Aim of the exercise: Omit every picture and return the rest of the data unaltered.
-- Provided data follows --
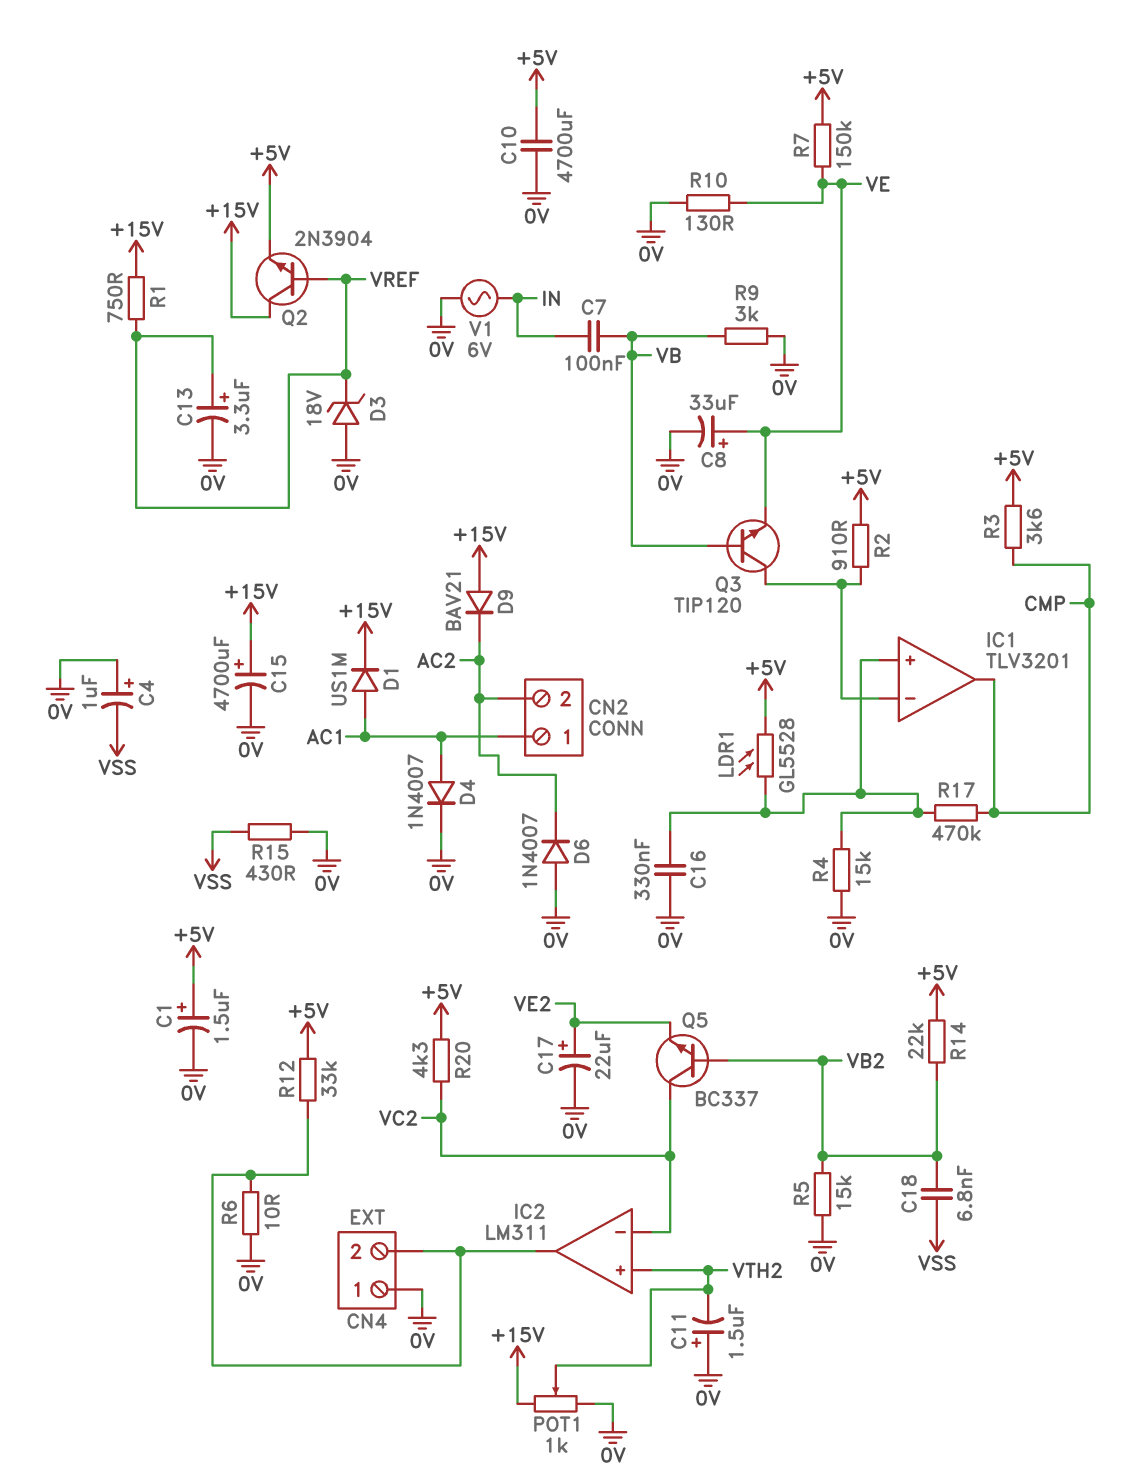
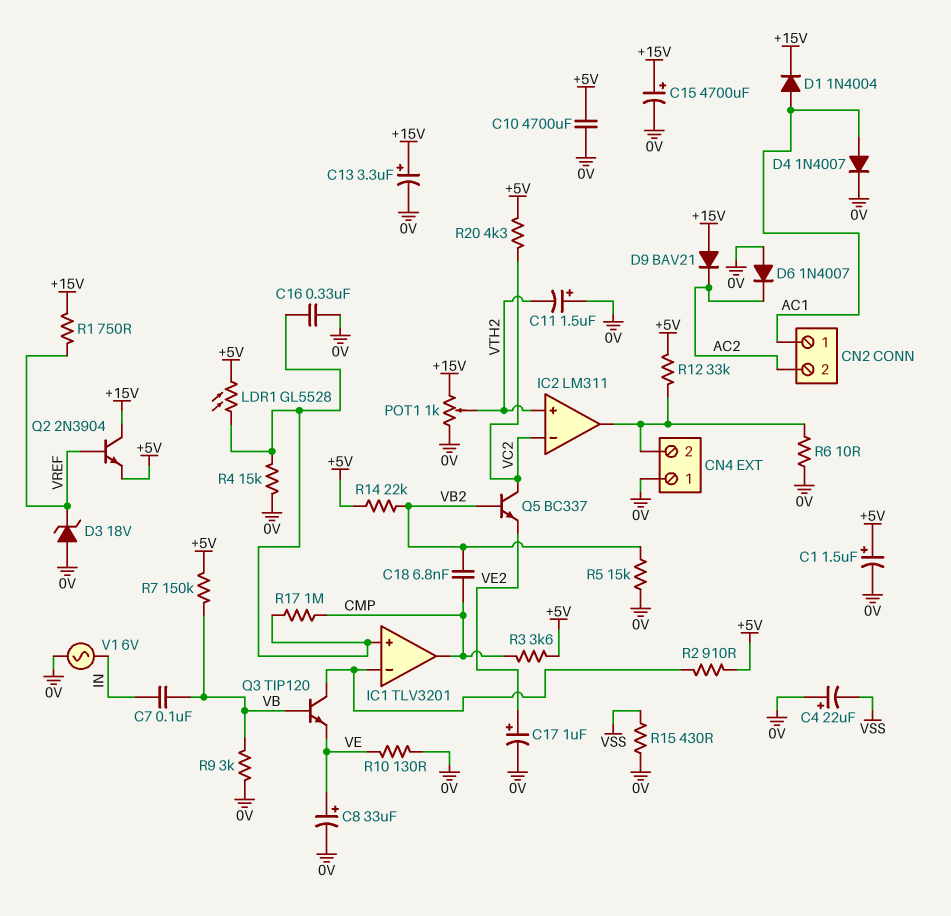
C4: 1uF (plus 0V, minus VSS) -> 22uF (plus 0V, minus VSS)
C13: 3.3uF (plus VREF, minus 0V) -> 3.3uF (plus +15V, minus 0V)
C17: 22uF (plus VE2, minus 0V) -> 1uF (plus VE2, minus 0V)
C18: 6.8nF (VB2, VSS) -> 6.8nF (CMP, VB2)
D1: diode US1M (A AC1, K +15V) -> diode 1N4004 (A AC1, K +15V)
R7: 150k (+5V, VE) -> 150k (+5V, VB)
R17: 470k (CMP, IC1/in+) -> 1M (CMP, IC1/in+)

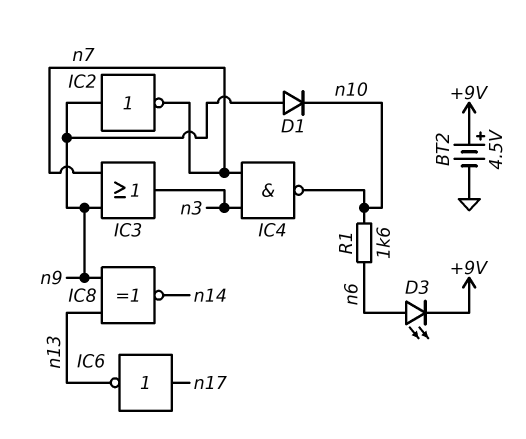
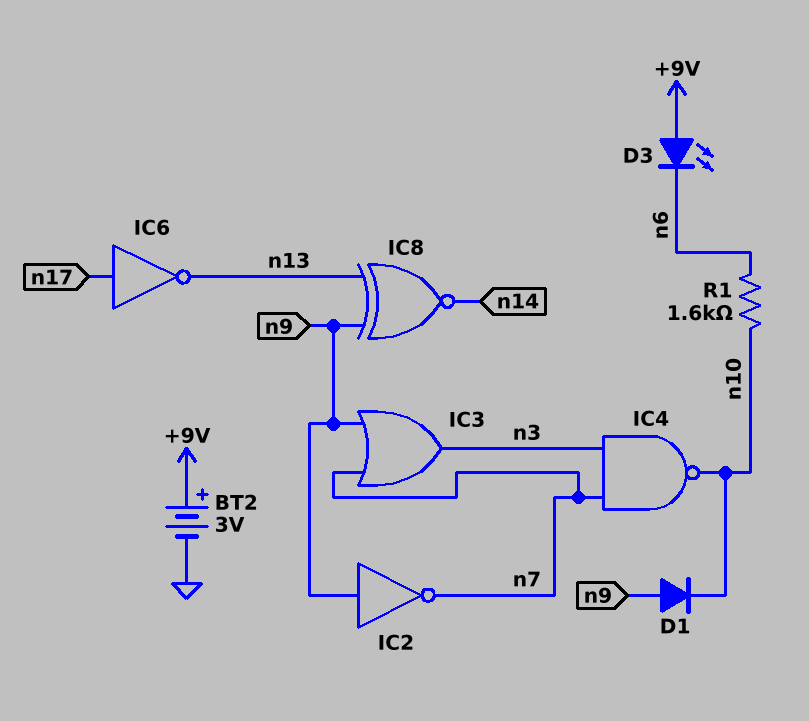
BT2: 4.5V (plus +9V, minus GND) -> 3V (plus +9V, minus GND)
D3: LED (A n6, K +9V) -> LED (A +9V, K n6)

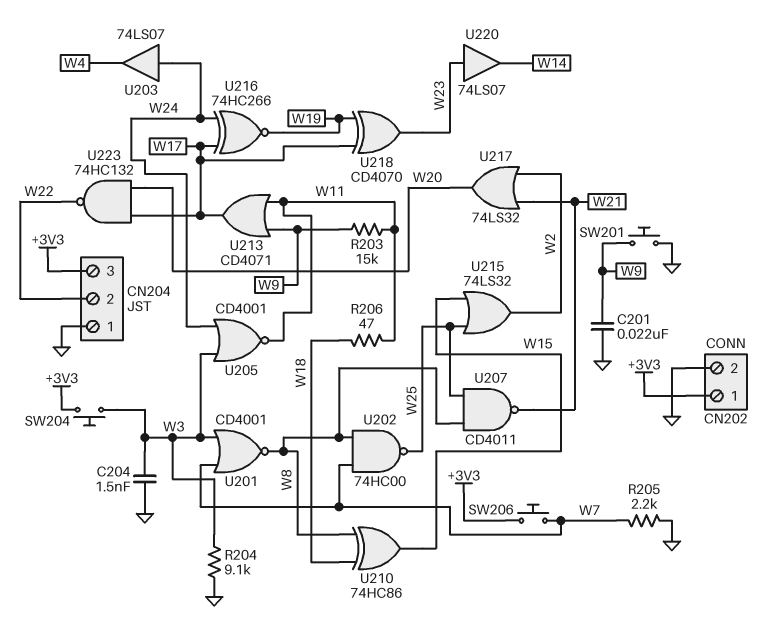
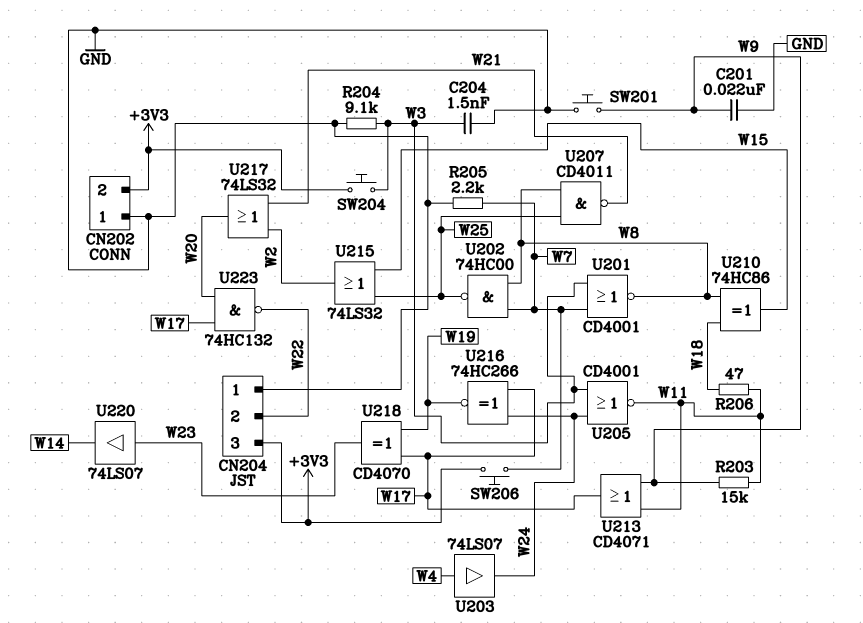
CN202 pin 1: +3V3 -> GND
CN202 pin 2: GND -> +3V3
U203: buffer 74LS07 (in W24, out W4) -> buffer 74LS07 (in W4, out W24)

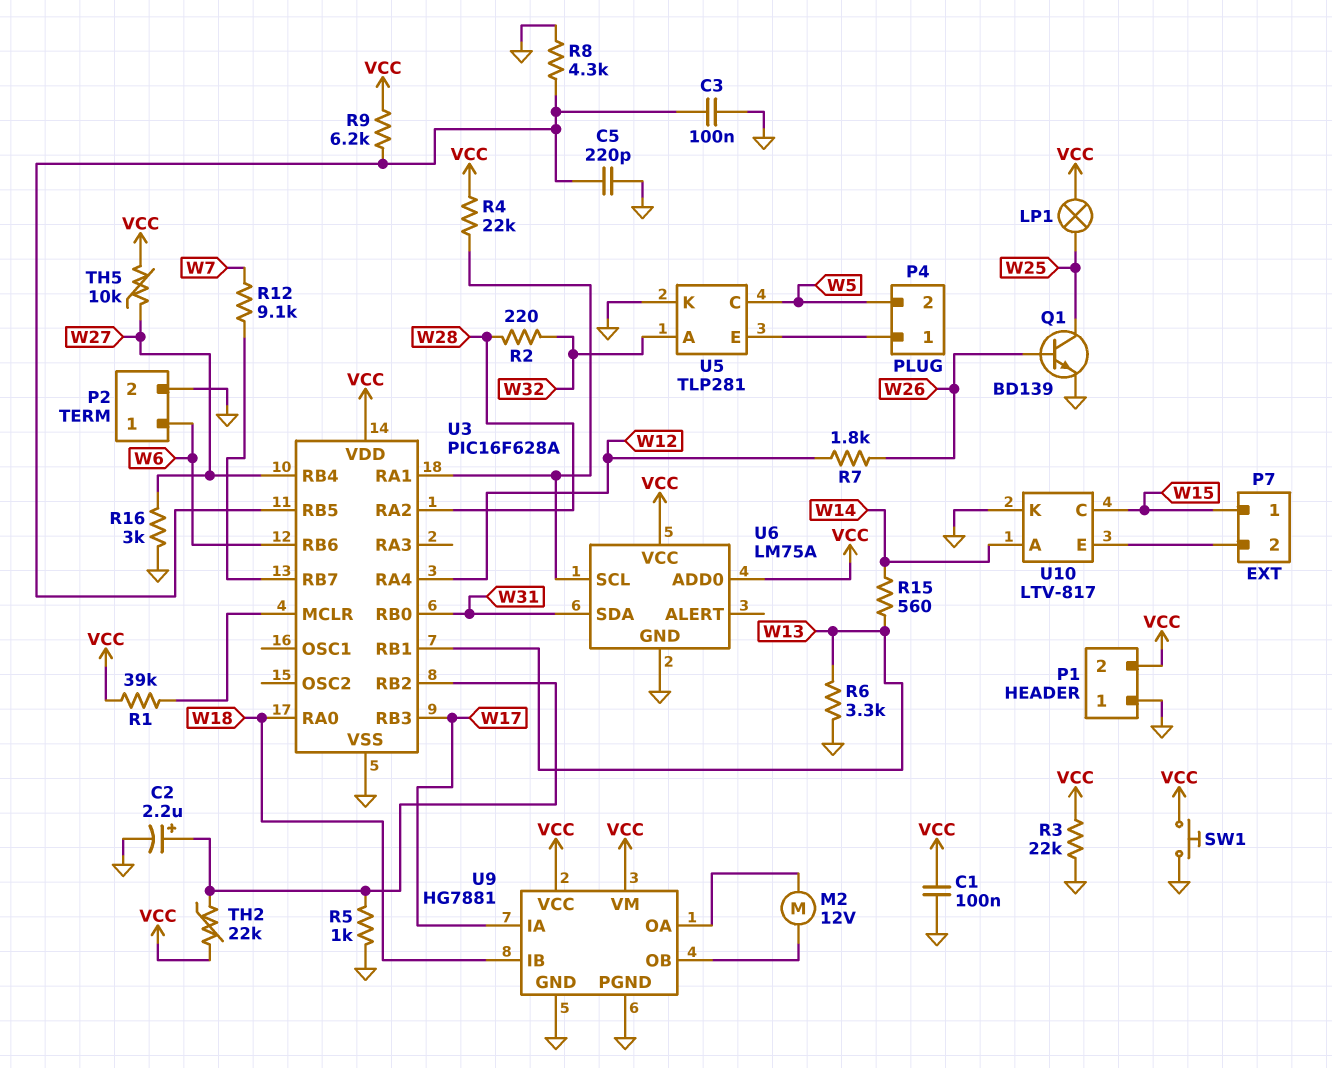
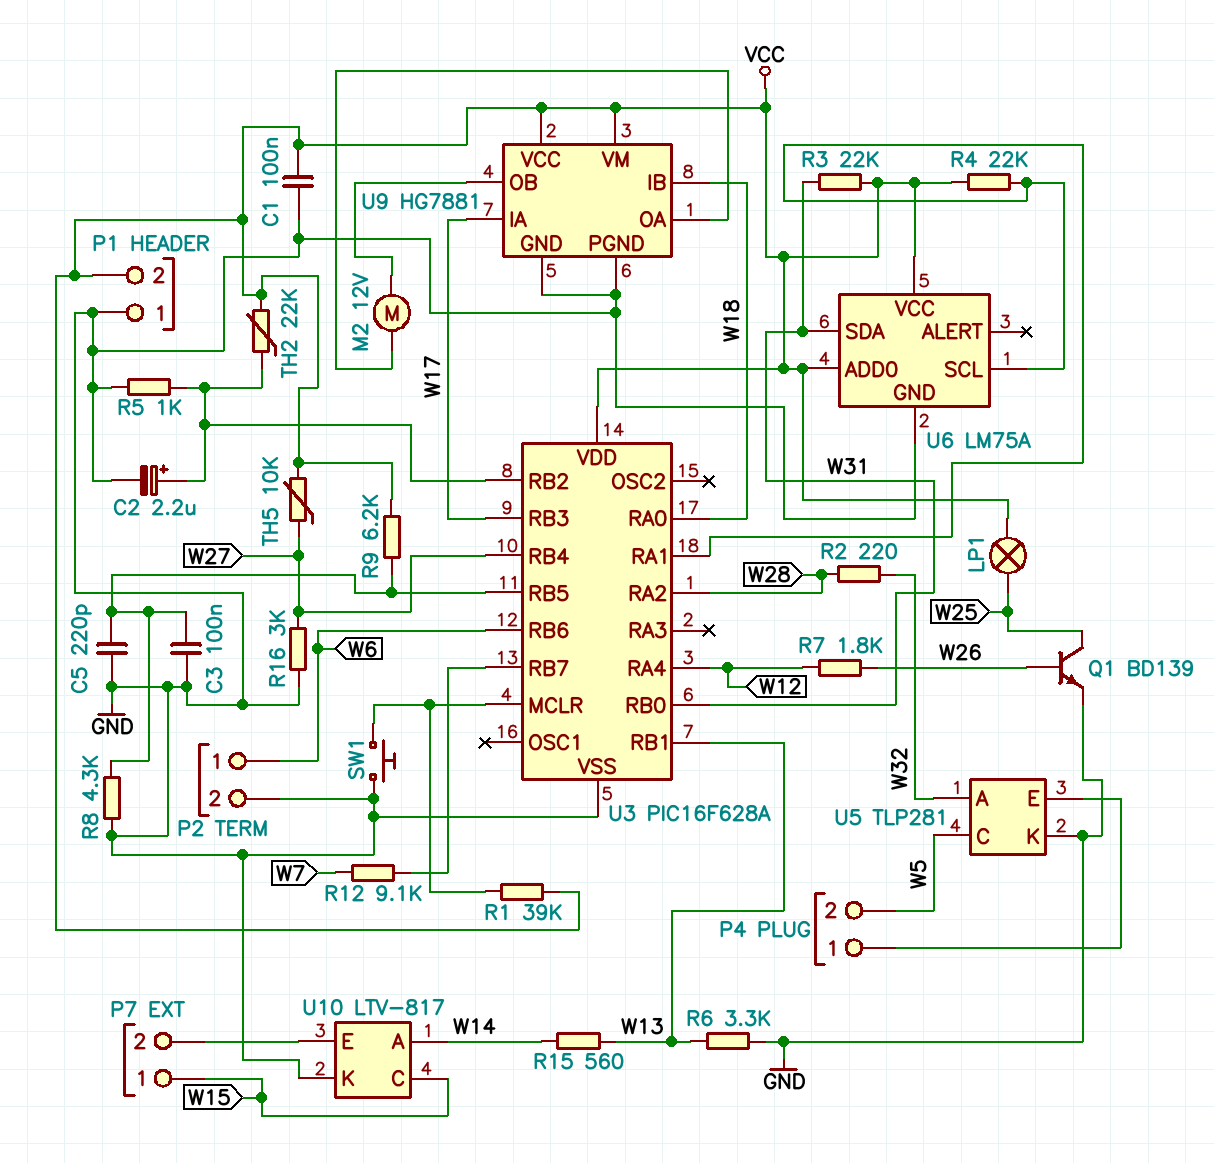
R3: 22k (GND, VCC) -> 22k (VCC, W31)
SW1: button (GND, VCC) -> button (GND, U3/MCLR)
-- Provided data concluded --
Result for this exercise:
C4: 1uF (plus 0V, minus VSS) -> 22uF (plus 0V, minus VSS)
C13: 3.3uF (plus VREF, minus 0V) -> 3.3uF (plus +15V, minus 0V)
C17: 22uF (plus VE2, minus 0V) -> 1uF (plus VE2, minus 0V)
C18: 6.8nF (VB2, VSS) -> 6.8nF (CMP, VB2)
D1: diode US1M (A AC1, K +15V) -> diode 1N4004 (A AC1, K +15V)
R7: 150k (+5V, VE) -> 150k (+5V, VB)
R17: 470k (CMP, IC1/in+) -> 1M (CMP, IC1/in+)

BT2: 4.5V (plus +9V, minus GND) -> 3V (plus +9V, minus GND)
D3: LED (A n6, K +9V) -> LED (A +9V, K n6)

CN202 pin 1: +3V3 -> GND
CN202 pin 2: GND -> +3V3
U203: buffer 74LS07 (in W24, out W4) -> buffer 74LS07 (in W4, out W24)

R3: 22k (GND, VCC) -> 22k (VCC, W31)
SW1: button (GND, VCC) -> button (GND, U3/MCLR)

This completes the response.